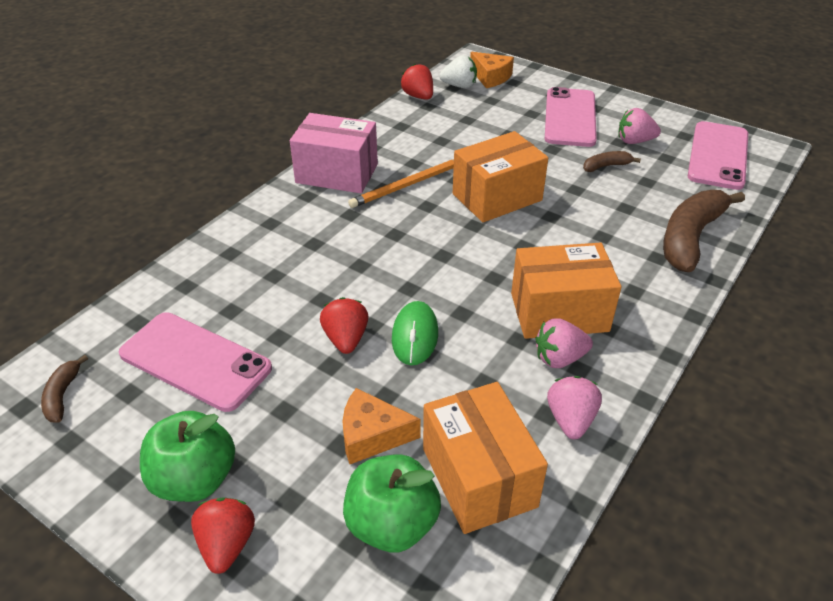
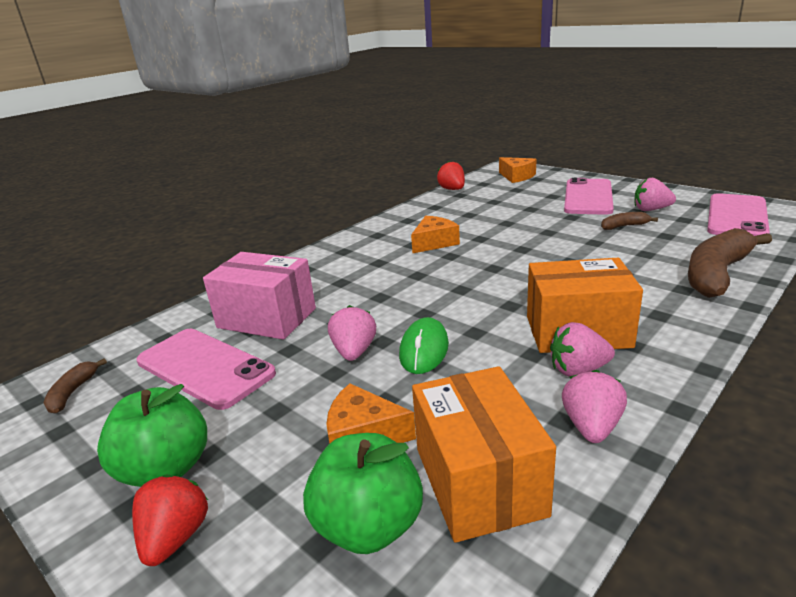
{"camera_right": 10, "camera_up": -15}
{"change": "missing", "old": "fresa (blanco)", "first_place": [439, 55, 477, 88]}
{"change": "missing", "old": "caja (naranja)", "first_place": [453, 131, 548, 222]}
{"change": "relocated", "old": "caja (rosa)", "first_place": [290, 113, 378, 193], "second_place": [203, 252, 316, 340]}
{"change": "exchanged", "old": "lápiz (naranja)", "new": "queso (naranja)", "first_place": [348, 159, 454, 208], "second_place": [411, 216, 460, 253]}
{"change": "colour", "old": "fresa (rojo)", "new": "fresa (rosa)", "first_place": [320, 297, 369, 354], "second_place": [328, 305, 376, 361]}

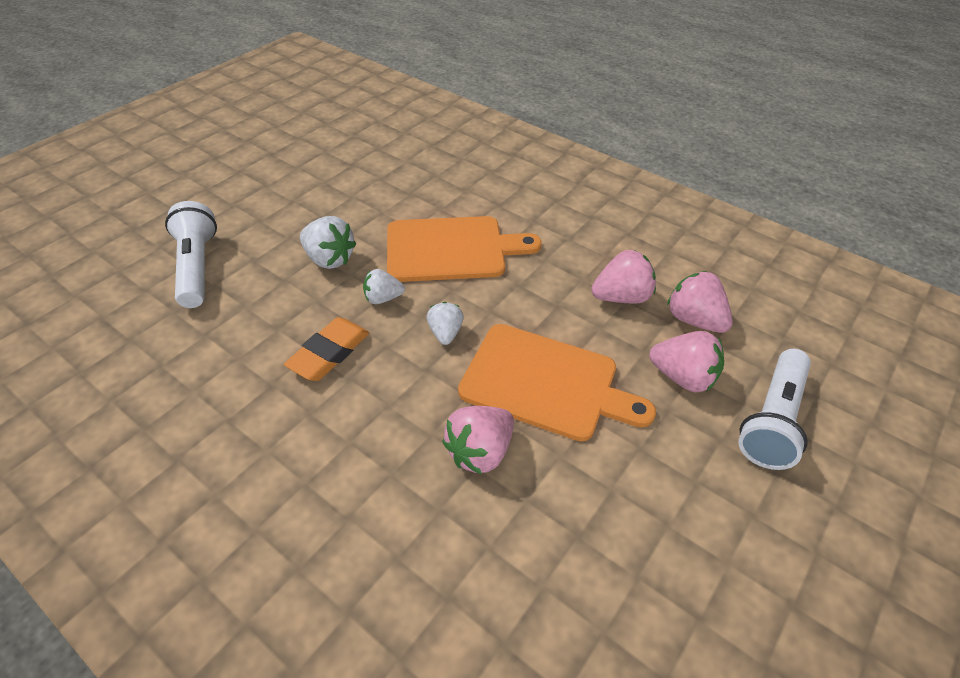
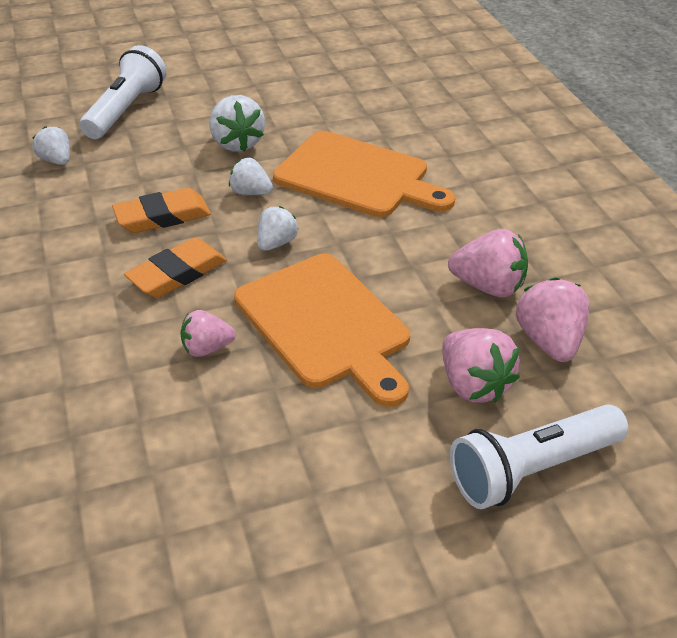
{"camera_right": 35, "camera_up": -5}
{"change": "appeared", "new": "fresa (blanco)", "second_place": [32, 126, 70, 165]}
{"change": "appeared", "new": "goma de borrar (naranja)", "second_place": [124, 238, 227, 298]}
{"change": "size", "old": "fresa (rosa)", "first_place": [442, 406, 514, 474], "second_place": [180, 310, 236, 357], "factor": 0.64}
——
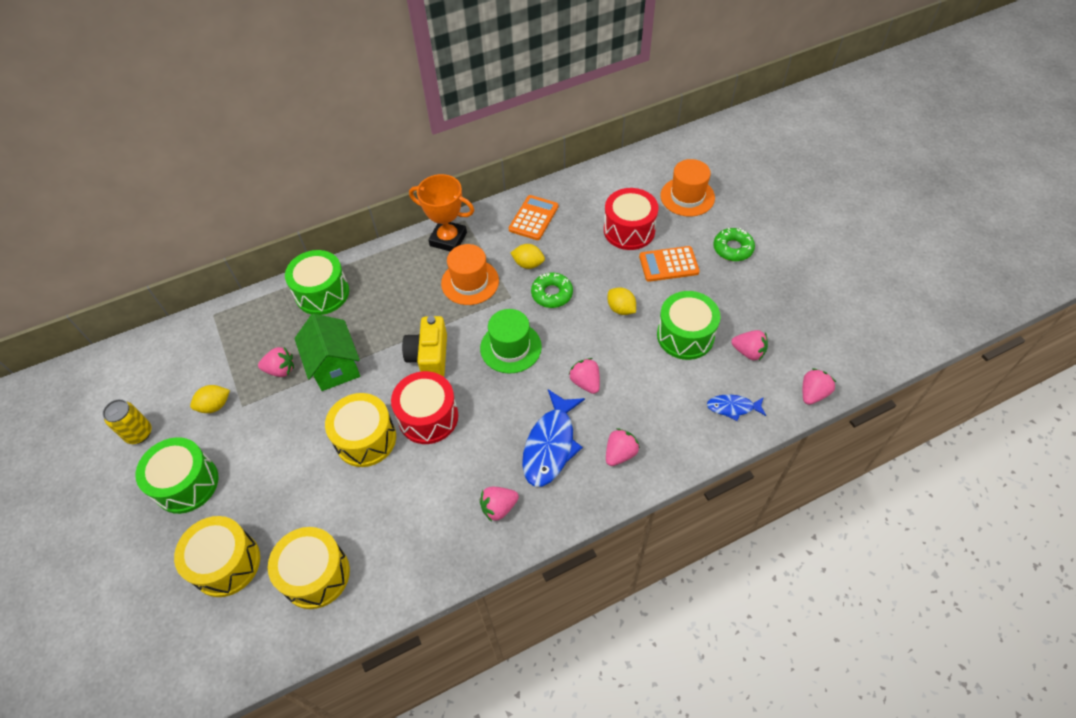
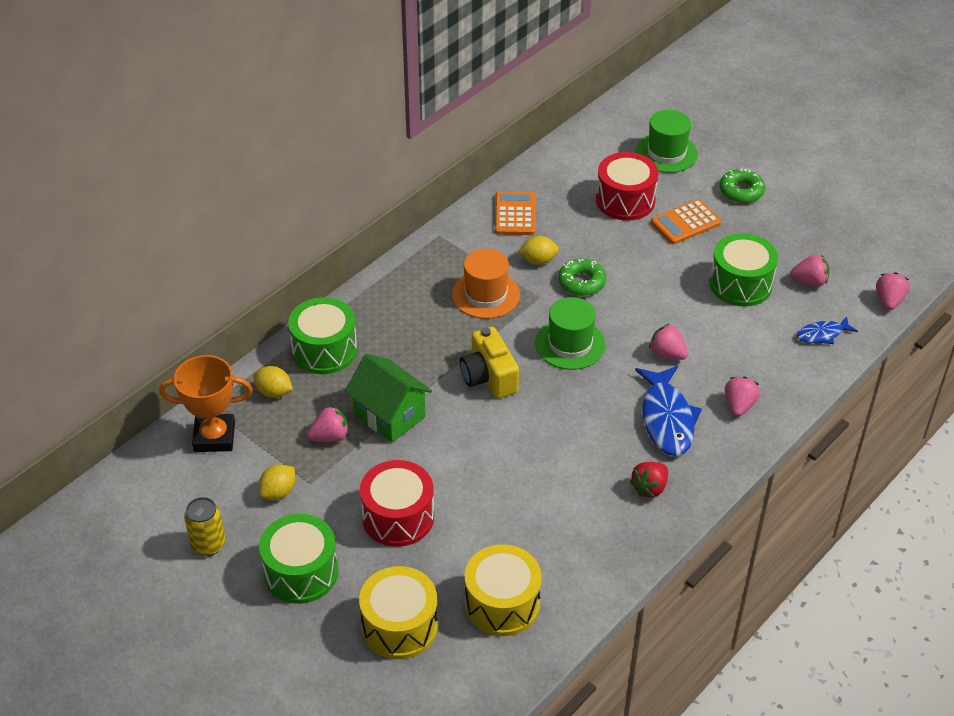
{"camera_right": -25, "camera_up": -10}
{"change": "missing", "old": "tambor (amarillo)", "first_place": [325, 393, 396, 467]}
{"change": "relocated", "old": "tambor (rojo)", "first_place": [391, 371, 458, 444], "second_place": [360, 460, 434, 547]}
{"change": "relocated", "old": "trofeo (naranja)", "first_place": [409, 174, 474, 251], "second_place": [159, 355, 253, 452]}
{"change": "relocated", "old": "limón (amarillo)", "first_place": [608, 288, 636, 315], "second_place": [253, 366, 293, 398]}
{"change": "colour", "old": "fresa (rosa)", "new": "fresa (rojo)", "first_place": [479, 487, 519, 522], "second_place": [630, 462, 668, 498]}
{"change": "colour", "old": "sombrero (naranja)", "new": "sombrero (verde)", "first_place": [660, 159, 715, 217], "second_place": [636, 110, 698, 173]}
——
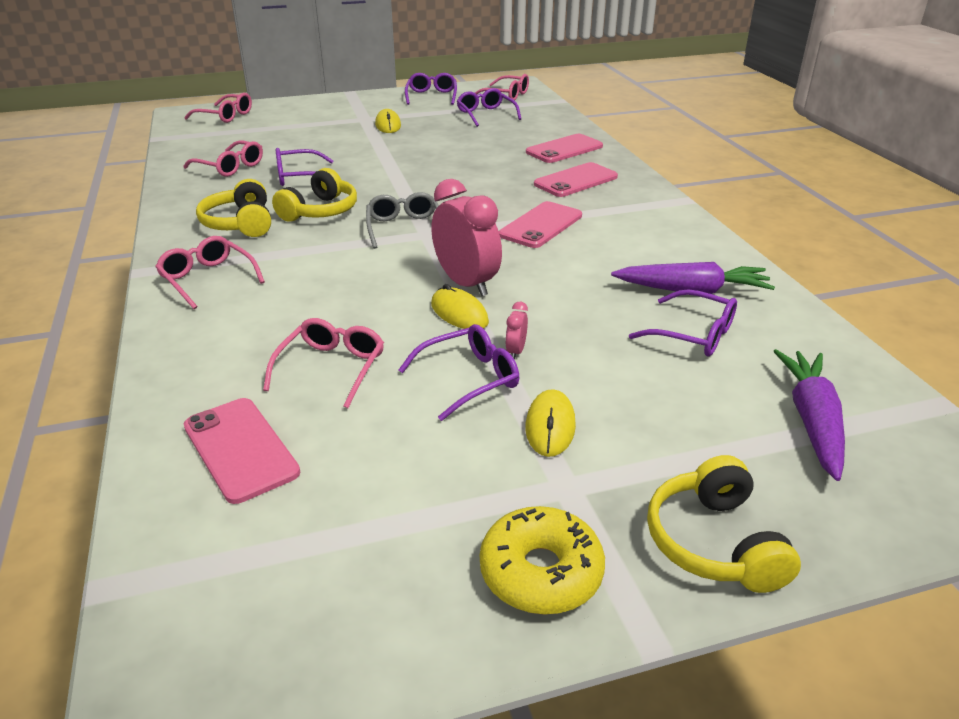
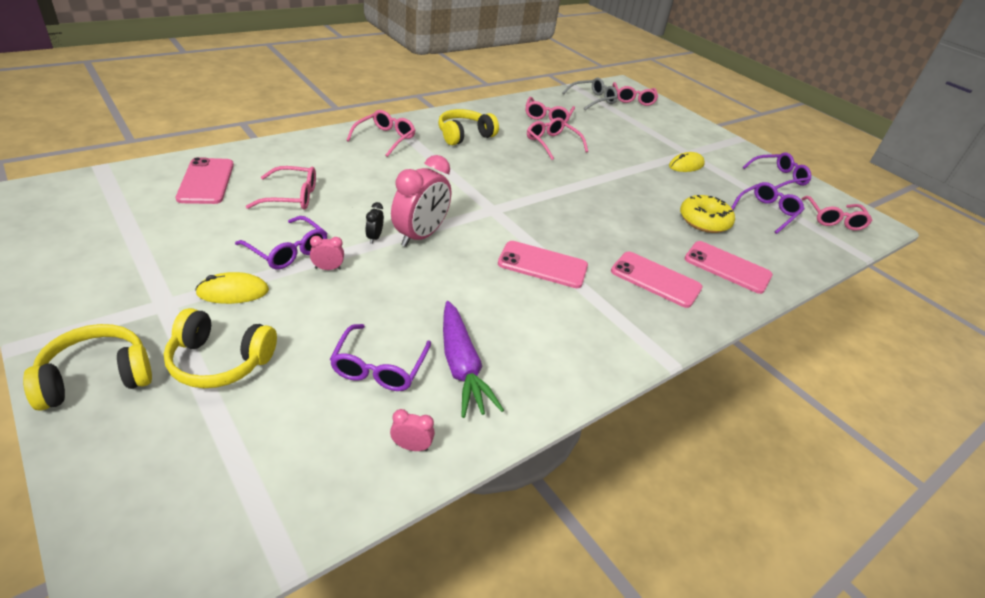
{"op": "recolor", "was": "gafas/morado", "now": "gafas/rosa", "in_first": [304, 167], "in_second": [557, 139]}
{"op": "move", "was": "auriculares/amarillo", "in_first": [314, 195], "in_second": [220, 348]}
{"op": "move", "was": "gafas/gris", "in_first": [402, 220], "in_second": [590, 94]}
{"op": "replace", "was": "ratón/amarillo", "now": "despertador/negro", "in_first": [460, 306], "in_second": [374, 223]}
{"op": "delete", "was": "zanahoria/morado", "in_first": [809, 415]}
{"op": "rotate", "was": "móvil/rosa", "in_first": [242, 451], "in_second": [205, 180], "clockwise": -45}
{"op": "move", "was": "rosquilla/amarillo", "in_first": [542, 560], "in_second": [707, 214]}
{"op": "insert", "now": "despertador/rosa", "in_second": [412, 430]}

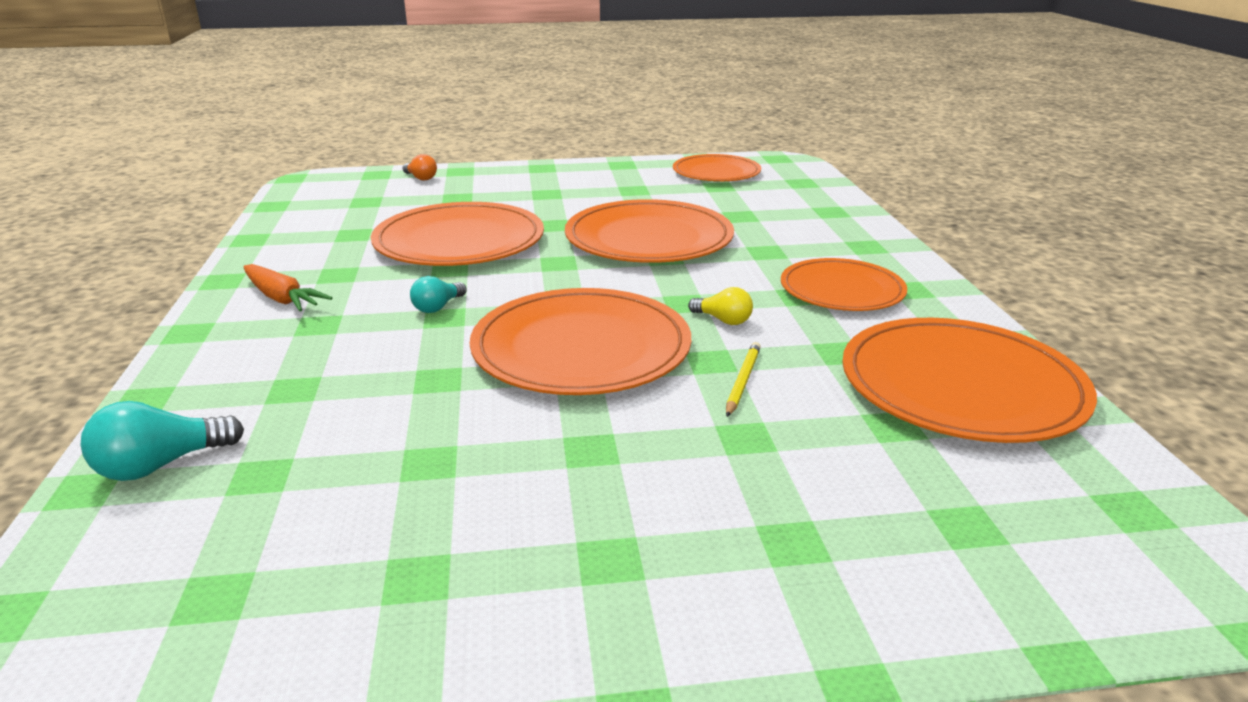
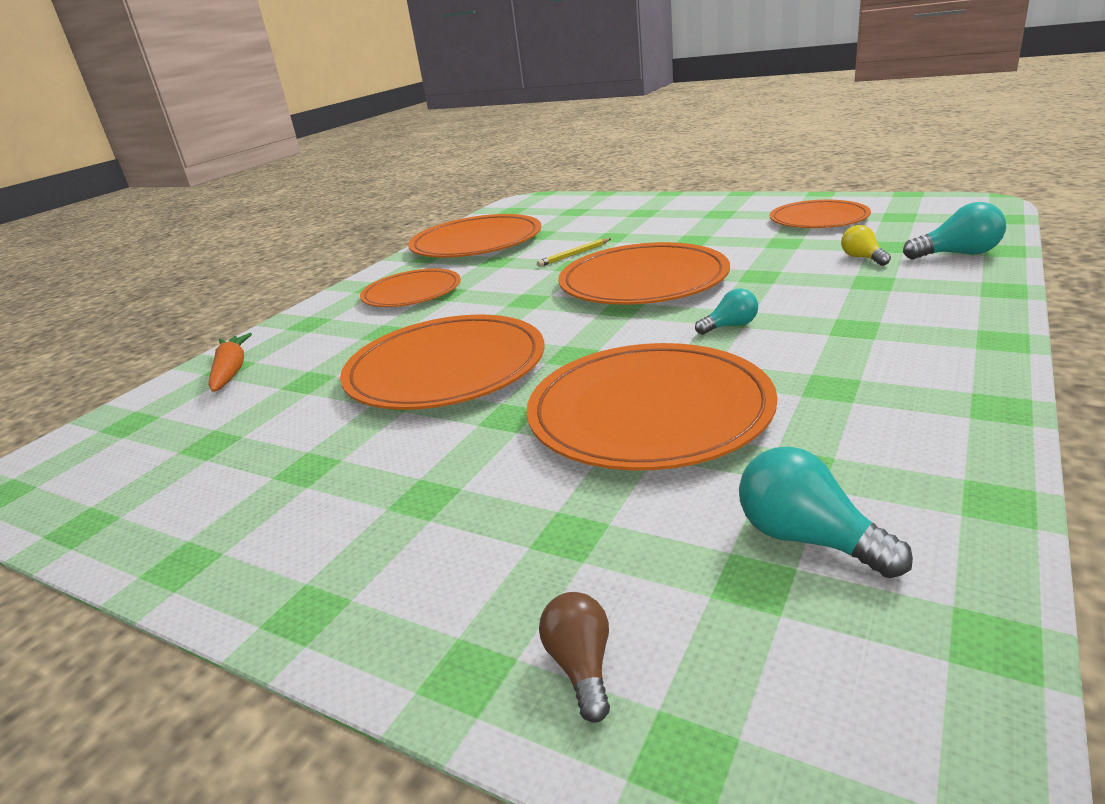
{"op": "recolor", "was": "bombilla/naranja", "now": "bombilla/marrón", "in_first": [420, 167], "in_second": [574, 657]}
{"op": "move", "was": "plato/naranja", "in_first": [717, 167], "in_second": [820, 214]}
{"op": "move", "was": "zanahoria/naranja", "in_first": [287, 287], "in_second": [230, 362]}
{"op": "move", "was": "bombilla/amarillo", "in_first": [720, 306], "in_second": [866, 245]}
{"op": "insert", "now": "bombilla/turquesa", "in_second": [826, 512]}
——
▸ **TASK ITEM**:
Report every line in the listing that holds the word "morado".

▸ **ANSWER SECTION**:
{"op": "recolor", "was": "gafas/morado", "now": "gafas/rosa", "in_first": [304, 167], "in_second": [557, 139]}
{"op": "delete", "was": "zanahoria/morado", "in_first": [809, 415]}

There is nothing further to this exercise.